## WHAT IS REQUIRED
Could you set down only the lines from the one including "orange brick C3 level" to the end of the records below, inclusive and exact, leaving pictures out?

## THE DATA
=======

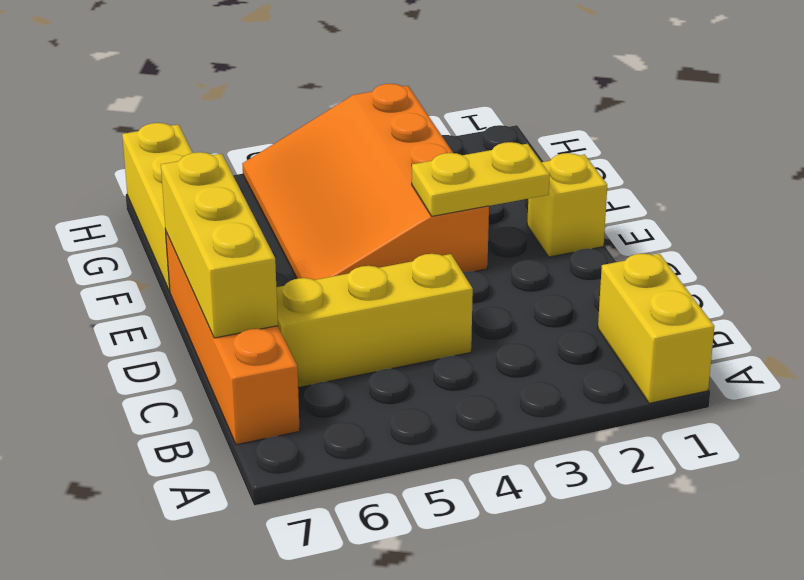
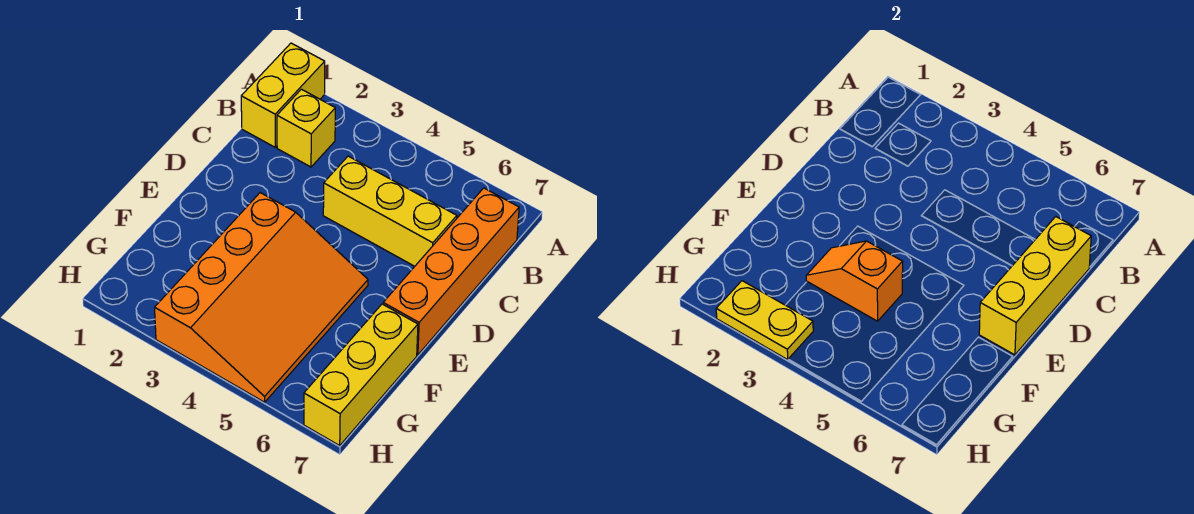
yellow brick E1 level 1 -> yellow brick B2 level 1
yellow plate E2:E3 level 2 -> yellow plate H2:H3 level 2
none -> orange slope F3:F4 level 2 top 4

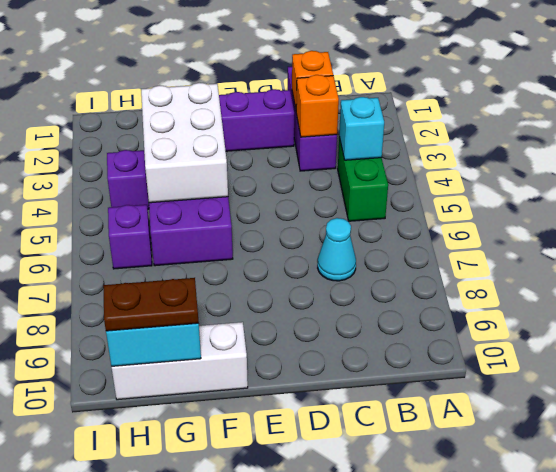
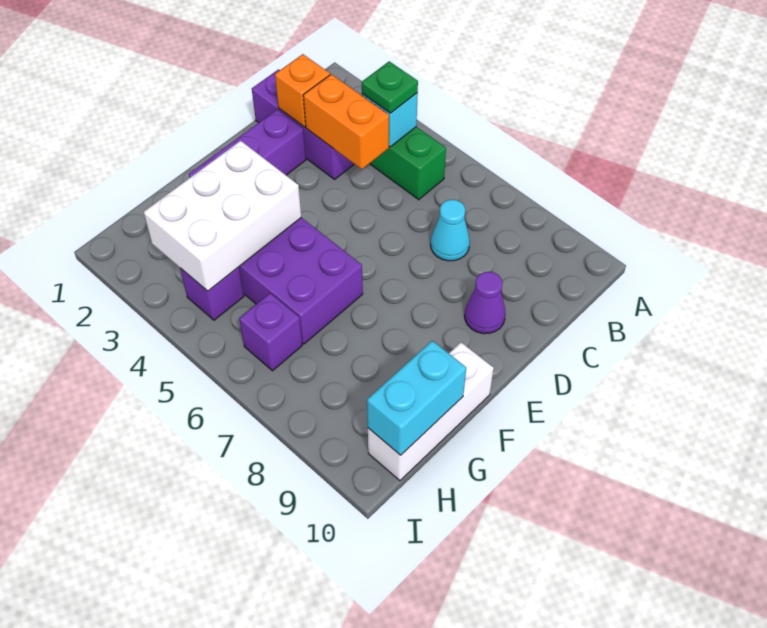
none -> green plate B4 level 3
orange brick C3 level 2 -> orange brick C3:C4 level 2
none -> purple cone D9 level 1
white brick F3:G5 level 2 -> white brick F3:H4 level 2
brown plate G10:H10 level 3 -> none

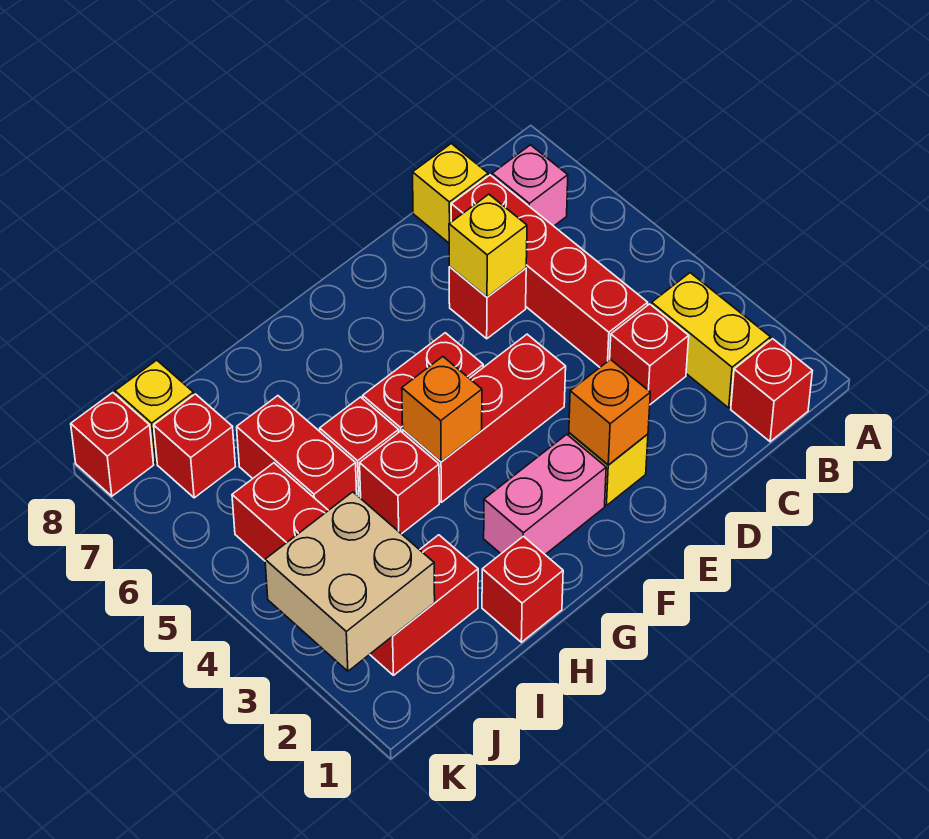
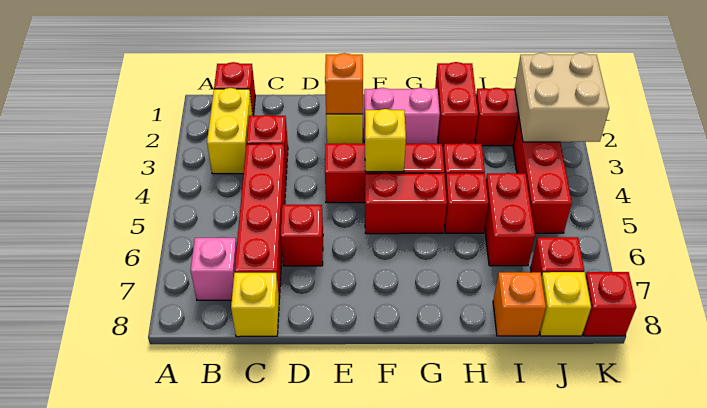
yellow brick D6 level 2 -> yellow brick F4 level 2
orange brick G4 level 2 -> orange brick I8 level 1
red brick H1 level 1 -> red brick H1:H2 level 1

=======

## OUTPUT BELOW
orange brick C3 level 2 -> orange brick C3:C4 level 2
none -> purple cone D9 level 1
white brick F3:G5 level 2 -> white brick F3:H4 level 2
brown plate G10:H10 level 3 -> none

yellow brick D6 level 2 -> yellow brick F4 level 2
orange brick G4 level 2 -> orange brick I8 level 1
red brick H1 level 1 -> red brick H1:H2 level 1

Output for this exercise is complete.